[Exercise description] Would you copy, word for word, each line from the one with "turquoise traffic cone: 5 -> 6" to the end of the listing below, skipping all pictures?

Dataset excerpts START

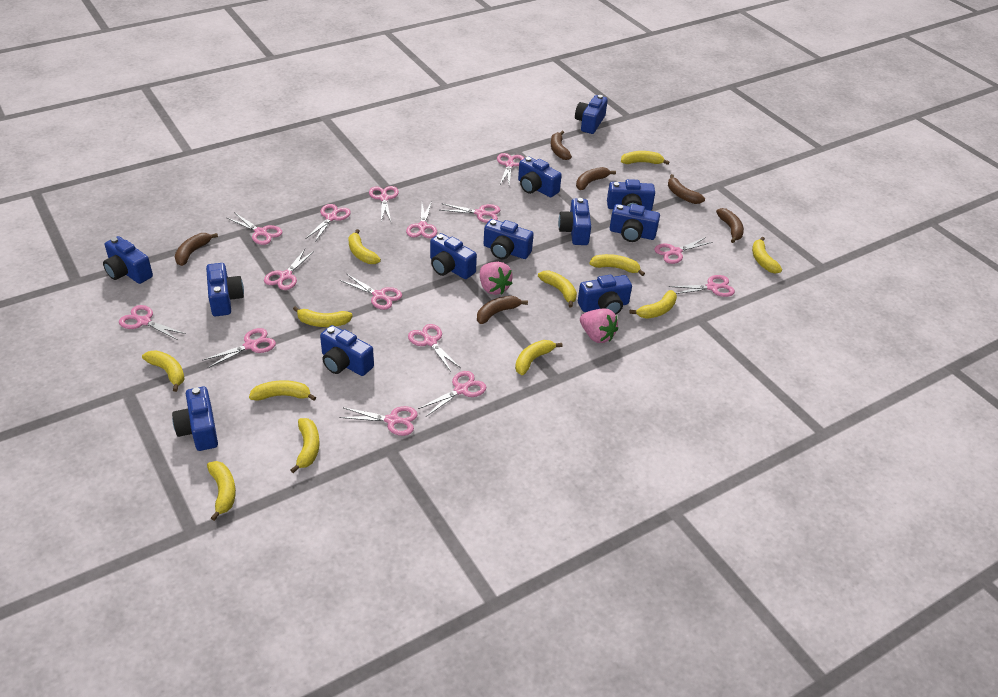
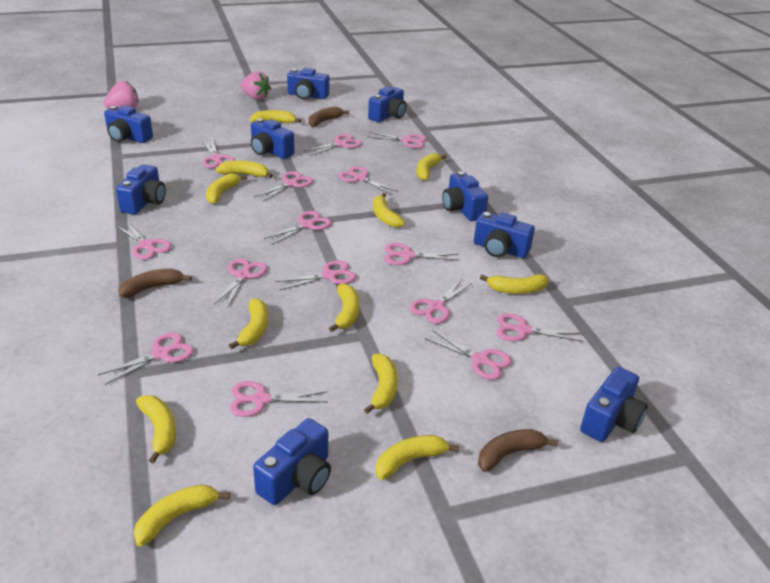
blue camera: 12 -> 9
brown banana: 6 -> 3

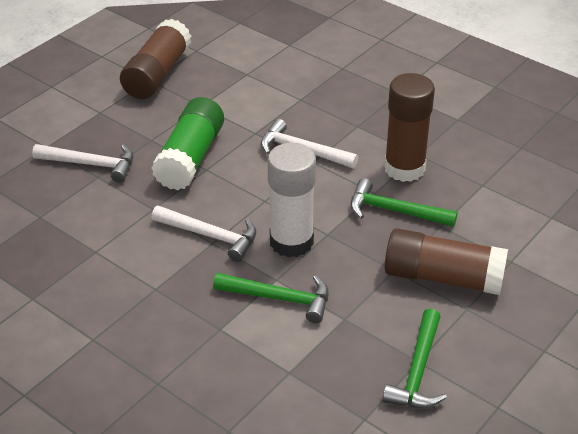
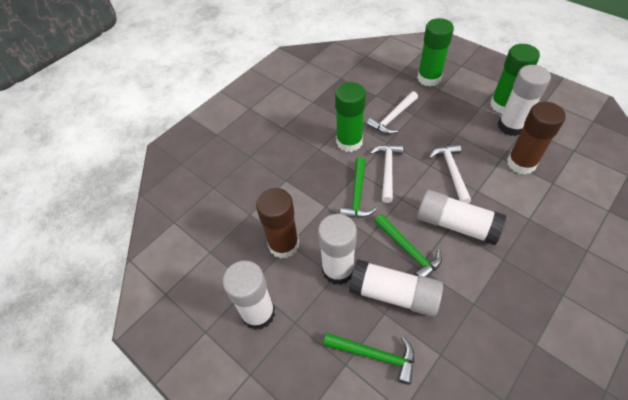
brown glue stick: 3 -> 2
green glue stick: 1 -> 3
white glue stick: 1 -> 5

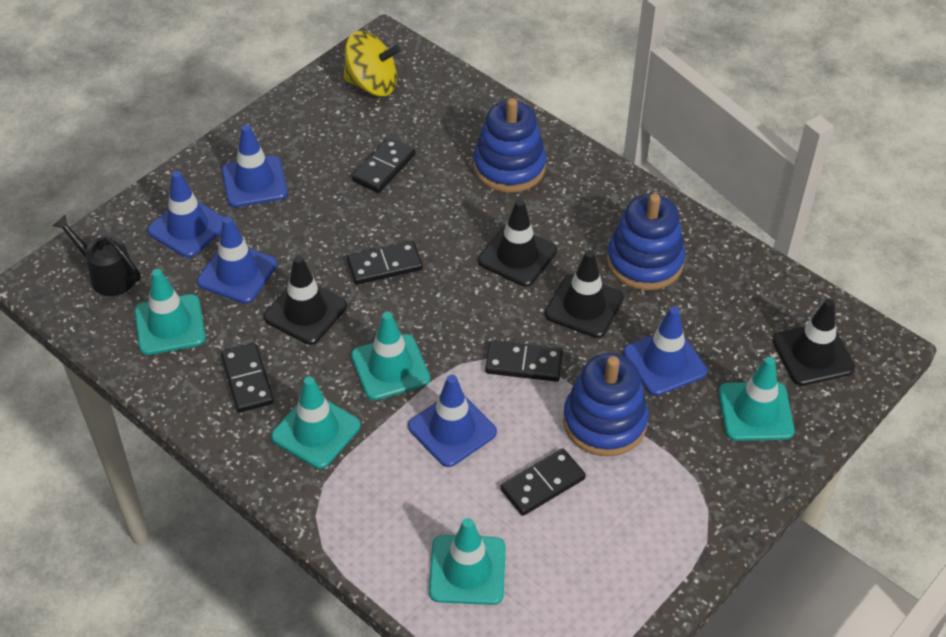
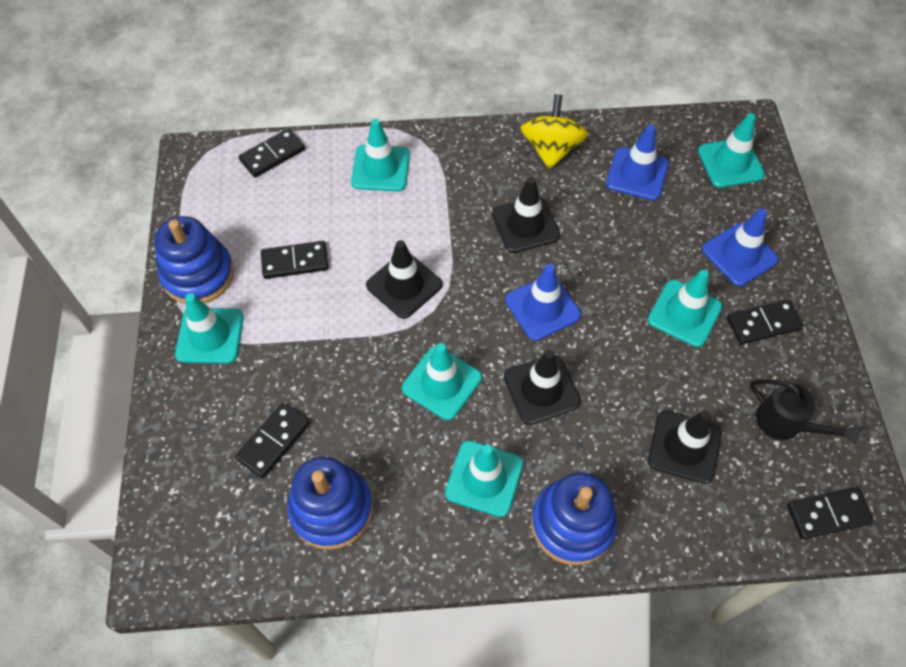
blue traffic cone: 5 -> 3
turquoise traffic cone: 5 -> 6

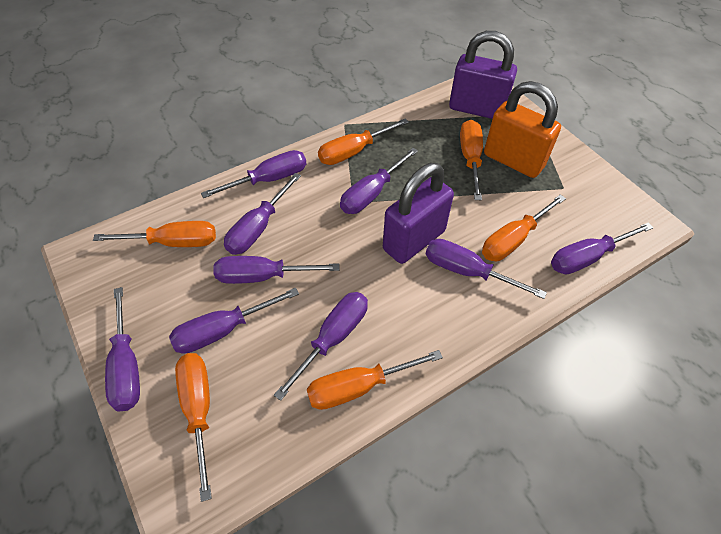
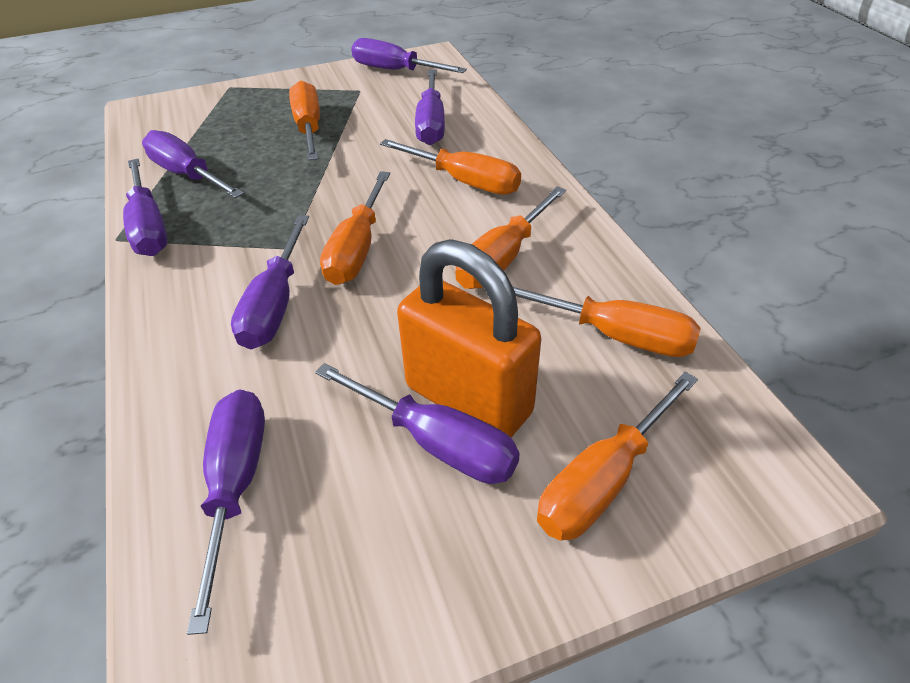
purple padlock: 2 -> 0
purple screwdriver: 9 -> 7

Dataset excerpts END

[Final answer]
turquoise traffic cone: 5 -> 6

purple padlock: 2 -> 0
purple screwdriver: 9 -> 7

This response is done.